● EXERCISE INSTRUCTIONS: Lines below starting with the line with "blue brick B8 level" and going on through the line with "pink tile J9 level 3 -> pink tile E1 level 1" must be output exactly; the rest of the records must be left out.
DATA SUPPLIED START
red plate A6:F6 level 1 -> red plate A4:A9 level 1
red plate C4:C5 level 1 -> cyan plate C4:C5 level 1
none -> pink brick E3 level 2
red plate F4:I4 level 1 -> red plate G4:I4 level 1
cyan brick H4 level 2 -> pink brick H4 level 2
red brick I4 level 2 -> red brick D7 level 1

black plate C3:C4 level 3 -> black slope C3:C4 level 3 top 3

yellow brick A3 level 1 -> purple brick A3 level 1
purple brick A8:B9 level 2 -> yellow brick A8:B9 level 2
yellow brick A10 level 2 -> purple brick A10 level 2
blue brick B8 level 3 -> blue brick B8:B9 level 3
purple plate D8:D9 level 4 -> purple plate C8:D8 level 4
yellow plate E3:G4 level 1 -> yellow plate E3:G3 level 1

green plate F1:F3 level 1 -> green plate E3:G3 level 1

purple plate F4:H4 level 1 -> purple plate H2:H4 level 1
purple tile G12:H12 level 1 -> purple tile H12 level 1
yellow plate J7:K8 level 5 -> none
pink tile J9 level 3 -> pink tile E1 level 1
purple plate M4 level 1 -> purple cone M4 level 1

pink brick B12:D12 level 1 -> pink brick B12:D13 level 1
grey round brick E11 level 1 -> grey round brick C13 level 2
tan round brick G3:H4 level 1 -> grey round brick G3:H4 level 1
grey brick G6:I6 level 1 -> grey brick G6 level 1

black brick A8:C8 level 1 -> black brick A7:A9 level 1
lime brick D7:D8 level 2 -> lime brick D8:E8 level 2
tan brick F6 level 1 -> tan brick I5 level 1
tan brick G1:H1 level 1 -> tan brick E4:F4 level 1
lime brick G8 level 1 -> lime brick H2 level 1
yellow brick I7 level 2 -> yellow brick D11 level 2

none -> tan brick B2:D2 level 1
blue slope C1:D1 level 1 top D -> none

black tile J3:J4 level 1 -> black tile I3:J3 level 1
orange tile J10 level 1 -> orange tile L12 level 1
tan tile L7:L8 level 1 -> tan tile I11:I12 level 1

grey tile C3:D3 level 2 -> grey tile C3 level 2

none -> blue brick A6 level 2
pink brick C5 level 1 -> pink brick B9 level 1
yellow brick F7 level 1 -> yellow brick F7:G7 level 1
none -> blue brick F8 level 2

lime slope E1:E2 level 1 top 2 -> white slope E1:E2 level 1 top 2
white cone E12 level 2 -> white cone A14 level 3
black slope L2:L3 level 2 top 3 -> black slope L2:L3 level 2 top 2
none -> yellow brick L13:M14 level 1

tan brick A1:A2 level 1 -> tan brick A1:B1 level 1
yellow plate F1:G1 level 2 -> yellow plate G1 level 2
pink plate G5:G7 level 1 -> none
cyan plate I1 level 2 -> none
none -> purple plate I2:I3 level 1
DATA SUPPLIED END
● ANSWER BELOW:
blue brick B8 level 3 -> blue brick B8:B9 level 3
purple plate D8:D9 level 4 -> purple plate C8:D8 level 4
yellow plate E3:G4 level 1 -> yellow plate E3:G3 level 1

green plate F1:F3 level 1 -> green plate E3:G3 level 1

purple plate F4:H4 level 1 -> purple plate H2:H4 level 1
purple tile G12:H12 level 1 -> purple tile H12 level 1
yellow plate J7:K8 level 5 -> none
pink tile J9 level 3 -> pink tile E1 level 1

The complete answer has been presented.